Items from a dataset:

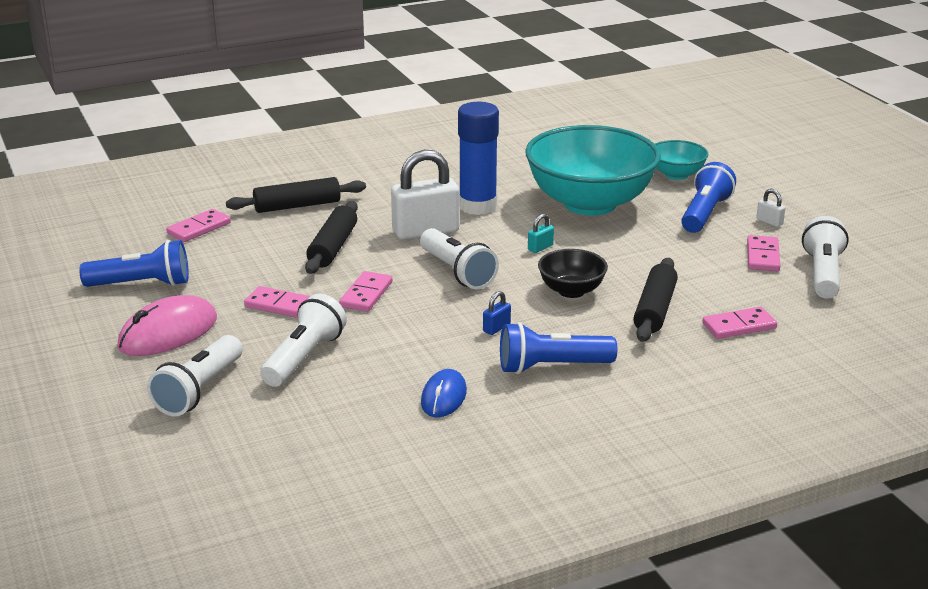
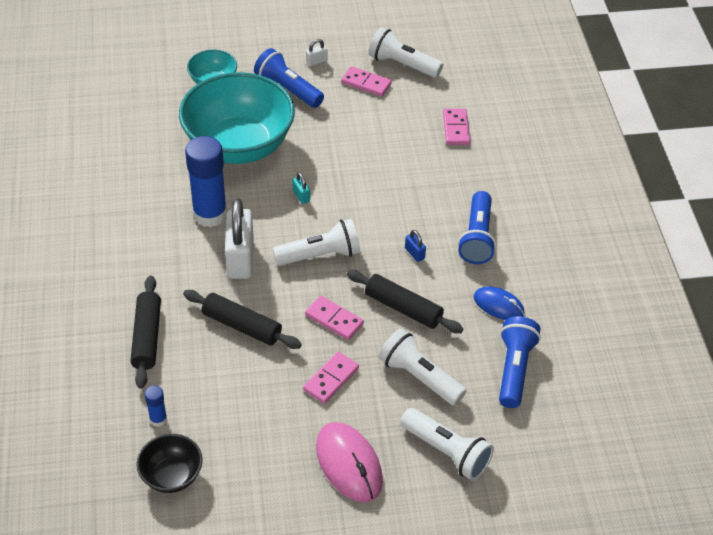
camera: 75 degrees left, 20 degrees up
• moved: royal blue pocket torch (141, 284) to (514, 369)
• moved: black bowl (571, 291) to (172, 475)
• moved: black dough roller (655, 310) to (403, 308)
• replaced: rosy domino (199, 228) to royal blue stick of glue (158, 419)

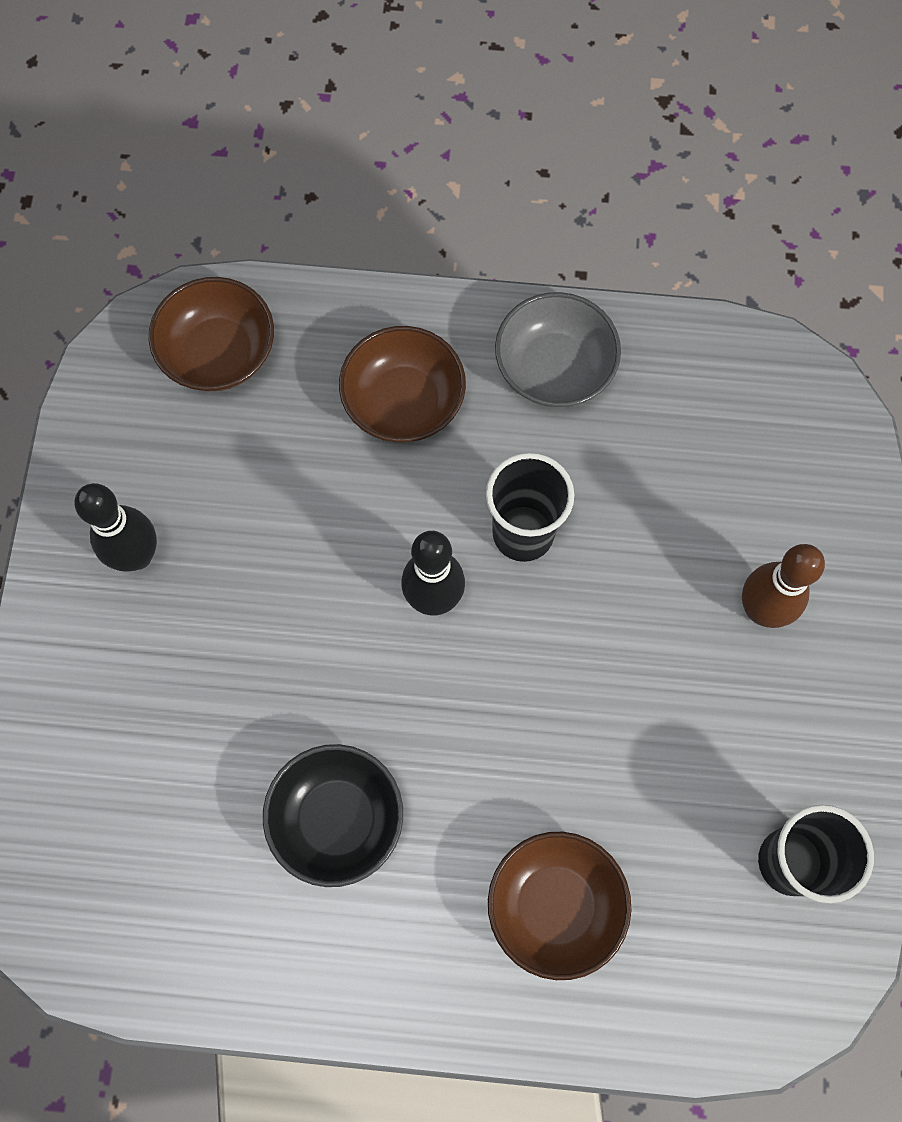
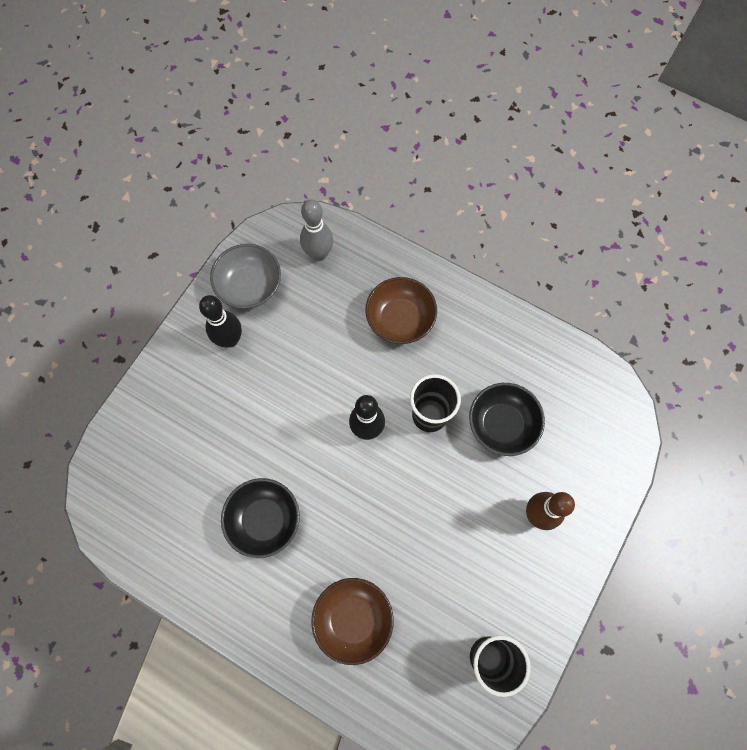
camera: 25 degrees right, 0 degrees up
• added: black bowl (502, 424)
• moved: gray bowl (554, 368) to (250, 286)
• replaced: russet bowl (219, 353) to gray bowling pin (318, 254)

**Assignment:** Tally the lines in the records that hold the word "royal". Give only the total.

**Exercise output:** 2